▸ **Collection entries**:
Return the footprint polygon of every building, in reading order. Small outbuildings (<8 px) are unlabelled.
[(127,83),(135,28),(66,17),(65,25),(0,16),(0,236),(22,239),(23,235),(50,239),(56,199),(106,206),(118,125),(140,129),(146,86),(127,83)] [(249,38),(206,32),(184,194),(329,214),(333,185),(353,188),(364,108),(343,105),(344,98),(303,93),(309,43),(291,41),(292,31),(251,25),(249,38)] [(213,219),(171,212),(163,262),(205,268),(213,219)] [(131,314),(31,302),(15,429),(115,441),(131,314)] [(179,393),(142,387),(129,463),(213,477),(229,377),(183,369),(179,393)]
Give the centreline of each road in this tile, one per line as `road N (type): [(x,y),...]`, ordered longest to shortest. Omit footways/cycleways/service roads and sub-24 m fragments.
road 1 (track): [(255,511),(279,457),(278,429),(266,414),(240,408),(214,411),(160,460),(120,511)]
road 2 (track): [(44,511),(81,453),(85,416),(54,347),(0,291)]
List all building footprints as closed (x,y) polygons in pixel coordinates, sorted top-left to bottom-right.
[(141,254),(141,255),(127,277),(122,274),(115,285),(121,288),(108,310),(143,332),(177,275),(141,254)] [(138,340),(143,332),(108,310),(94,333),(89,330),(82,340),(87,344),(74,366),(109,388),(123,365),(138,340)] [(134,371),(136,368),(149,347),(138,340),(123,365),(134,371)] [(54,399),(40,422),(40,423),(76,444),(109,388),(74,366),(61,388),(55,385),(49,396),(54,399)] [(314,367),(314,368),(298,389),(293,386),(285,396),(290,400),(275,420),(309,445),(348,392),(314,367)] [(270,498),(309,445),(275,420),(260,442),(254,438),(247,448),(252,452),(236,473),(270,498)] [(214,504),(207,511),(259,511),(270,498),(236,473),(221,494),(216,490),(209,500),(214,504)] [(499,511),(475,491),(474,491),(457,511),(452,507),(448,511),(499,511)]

▸ **Exercise**: Lay out each line of the records above as a numbered list, leaving out any blank lines.

▸ **Response to this task**:
1. Return the footprint polygon of every building, in reading order. Small outbuildings (<8 px) are unlabelled.
2. [(127,83),(135,28),(66,17),(65,25),(0,16),(0,236),(22,239),(23,235),(50,239),(56,199),(106,206),(118,125),(140,129),(146,86),(127,83)] [(249,38),(206,32),(184,194),(329,214),(333,185),(353,188),(364,108),(343,105),(344,98),(303,93),(309,43),(291,41),(292,31),(251,25),(249,38)] [(213,219),(171,212),(163,262),(205,268),(213,219)] [(131,314),(31,302),(15,429),(115,441),(131,314)] [(179,393),(142,387),(129,463),(213,477),(229,377),(183,369),(179,393)]
3. Give the centreline of each road in this tile, one per line as `road N (type): [(x,y),...]`, ordered longest to shortest. Omit footways/cycleways/service roads and sub-24 m fragments.
4. road 1 (track): [(255,511),(279,457),(278,429),(266,414),(240,408),(214,411),(160,460),(120,511)]
5. road 2 (track): [(44,511),(81,453),(85,416),(54,347),(0,291)]
6. List all building footprints as closed (x,y) polygons in pixel coordinates, sorted top-left to bottom-right.
7. [(141,254),(141,255),(127,277),(122,274),(115,285),(121,288),(108,310),(143,332),(177,275),(141,254)] [(138,340),(143,332),(108,310),(94,333),(89,330),(82,340),(87,344),(74,366),(109,388),(123,365),(138,340)] [(134,371),(136,368),(149,347),(138,340),(123,365),(134,371)] [(54,399),(40,422),(40,423),(76,444),(109,388),(74,366),(61,388),(55,385),(49,396),(54,399)] [(314,367),(314,368),(298,389),(293,386),(285,396),(290,400),(275,420),(309,445),(348,392),(314,367)] [(270,498),(309,445),(275,420),(260,442),(254,438),(247,448),(252,452),(236,473),(270,498)] [(214,504),(207,511),(259,511),(270,498),(236,473),(221,494),(216,490),(209,500),(214,504)] [(499,511),(475,491),(474,491),(457,511),(452,507),(448,511),(499,511)]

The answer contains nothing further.